• _Exercise description_:
Repeat every entry word for word. Images do not belong in the copy.

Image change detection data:
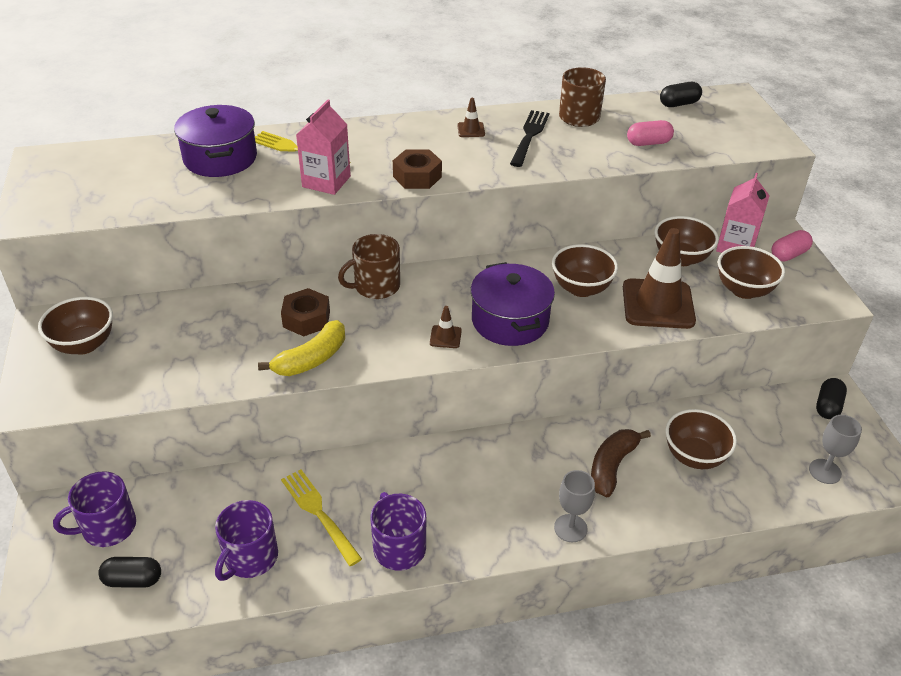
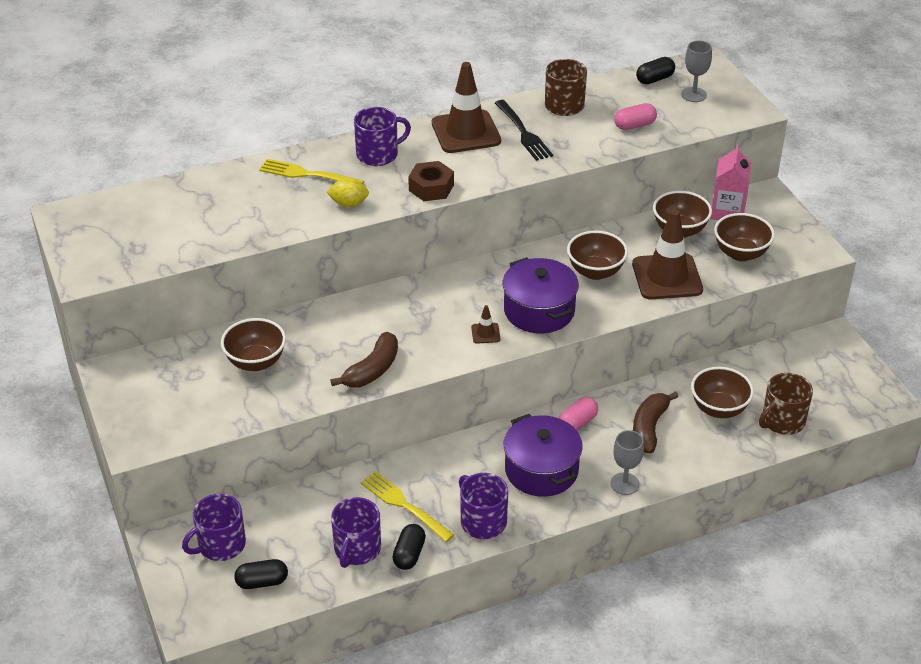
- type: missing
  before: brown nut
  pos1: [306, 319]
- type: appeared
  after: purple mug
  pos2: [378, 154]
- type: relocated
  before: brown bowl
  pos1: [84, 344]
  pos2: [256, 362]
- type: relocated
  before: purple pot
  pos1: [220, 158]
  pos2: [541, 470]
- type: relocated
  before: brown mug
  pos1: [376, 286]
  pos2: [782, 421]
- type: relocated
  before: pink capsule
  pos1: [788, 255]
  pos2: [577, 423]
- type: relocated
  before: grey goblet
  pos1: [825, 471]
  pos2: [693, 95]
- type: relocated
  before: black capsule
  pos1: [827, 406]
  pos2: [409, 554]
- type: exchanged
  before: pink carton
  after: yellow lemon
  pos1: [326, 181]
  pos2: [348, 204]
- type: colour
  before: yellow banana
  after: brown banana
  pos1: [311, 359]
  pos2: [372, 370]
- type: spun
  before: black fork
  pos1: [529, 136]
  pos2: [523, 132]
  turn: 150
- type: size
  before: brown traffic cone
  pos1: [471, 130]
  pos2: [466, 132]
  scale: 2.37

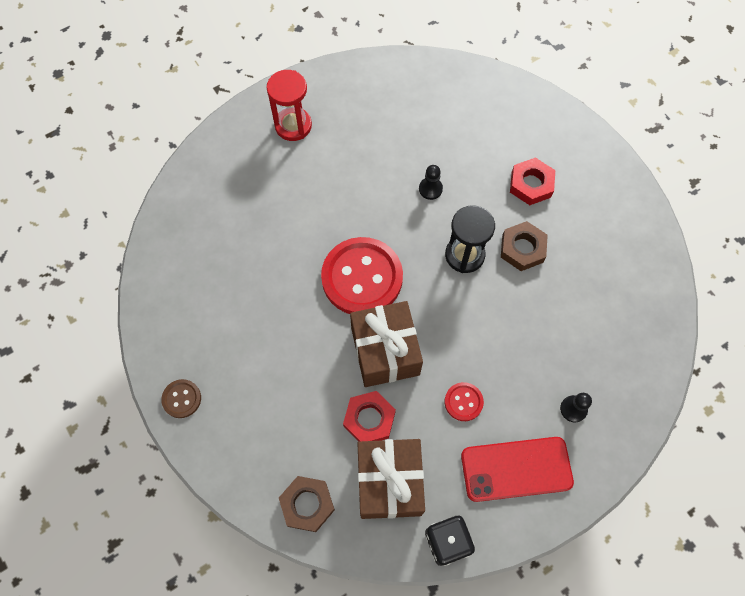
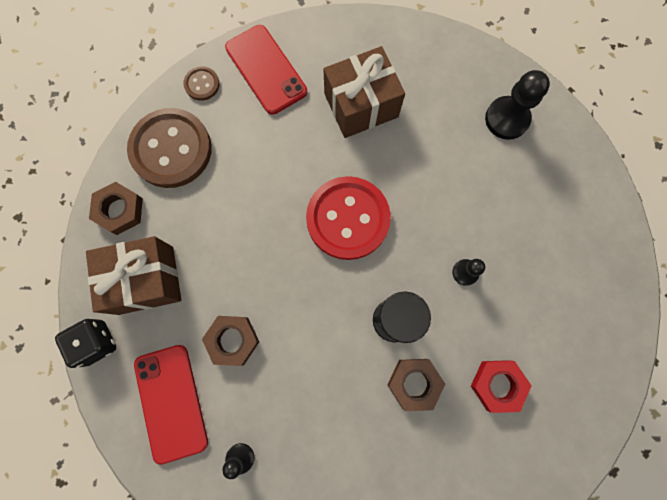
- type: missing
  before: red nut
  pos1: [369, 419]
- type: appeared
  after: brown button
  pos2: [171, 149]
- type: appeared
  after: red phone
  pos2: [266, 70]
- type: relocated
  before: brown gift
  pos1: [385, 351]
  pos2: [361, 105]
- type: exchanged
  before: red hourglass
  after: black pawn
  pos1: [293, 125]
  pos2: [507, 119]
- type: exchanged
  before: red button
  after: brown nut
  pos1: [463, 402]
  pos2: [232, 340]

• _Result of the task_:
- type: missing
  before: brown nut
  pos1: [306, 319]
- type: appeared
  after: purple mug
  pos2: [378, 154]
- type: relocated
  before: brown bowl
  pos1: [84, 344]
  pos2: [256, 362]
- type: relocated
  before: purple pot
  pos1: [220, 158]
  pos2: [541, 470]
- type: relocated
  before: brown mug
  pos1: [376, 286]
  pos2: [782, 421]
- type: relocated
  before: pink capsule
  pos1: [788, 255]
  pos2: [577, 423]
- type: relocated
  before: grey goblet
  pos1: [825, 471]
  pos2: [693, 95]
- type: relocated
  before: black capsule
  pos1: [827, 406]
  pos2: [409, 554]
- type: exchanged
  before: pink carton
  after: yellow lemon
  pos1: [326, 181]
  pos2: [348, 204]
- type: colour
  before: yellow banana
  after: brown banana
  pos1: [311, 359]
  pos2: [372, 370]
- type: spun
  before: black fork
  pos1: [529, 136]
  pos2: [523, 132]
  turn: 150
- type: size
  before: brown traffic cone
  pos1: [471, 130]
  pos2: [466, 132]
  scale: 2.37

- type: missing
  before: red nut
  pos1: [369, 419]
- type: appeared
  after: brown button
  pos2: [171, 149]
- type: appeared
  after: red phone
  pos2: [266, 70]
- type: relocated
  before: brown gift
  pos1: [385, 351]
  pos2: [361, 105]
- type: exchanged
  before: red hourglass
  after: black pawn
  pos1: [293, 125]
  pos2: [507, 119]
- type: exchanged
  before: red button
  after: brown nut
  pos1: [463, 402]
  pos2: [232, 340]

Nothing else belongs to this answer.